- Work required -
Using the data that follows, give the number of lines where the string "kuloreva" occurs, and nothing else.

- Task material -
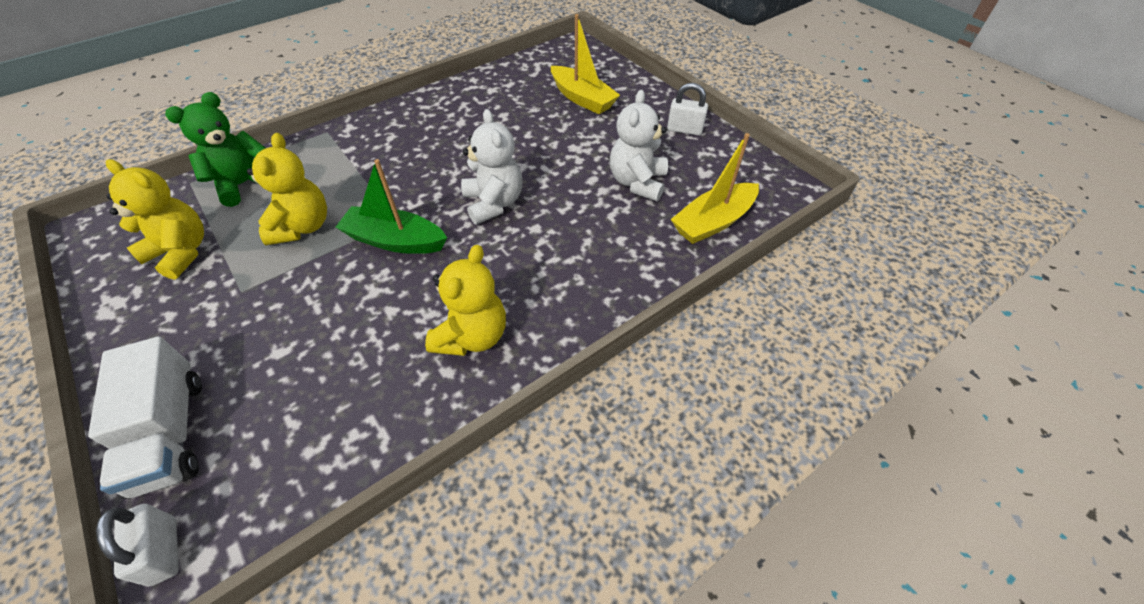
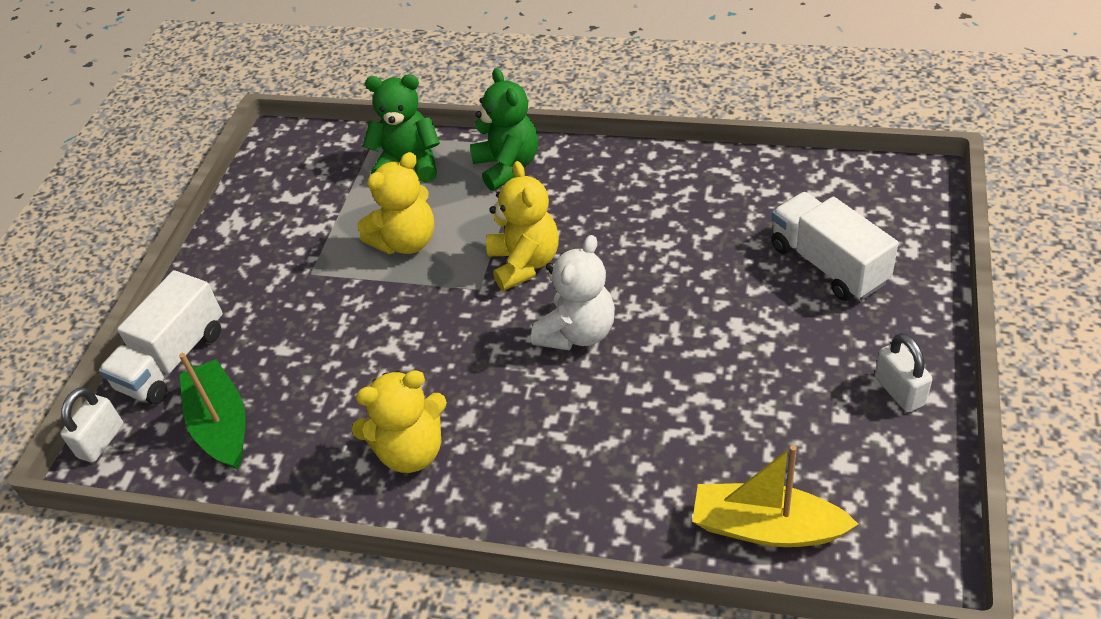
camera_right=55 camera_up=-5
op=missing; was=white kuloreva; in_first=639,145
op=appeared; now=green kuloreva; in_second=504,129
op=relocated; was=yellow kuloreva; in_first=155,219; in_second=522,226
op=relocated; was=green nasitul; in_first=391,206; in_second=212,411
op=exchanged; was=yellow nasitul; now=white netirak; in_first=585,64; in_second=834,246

- Your response -
3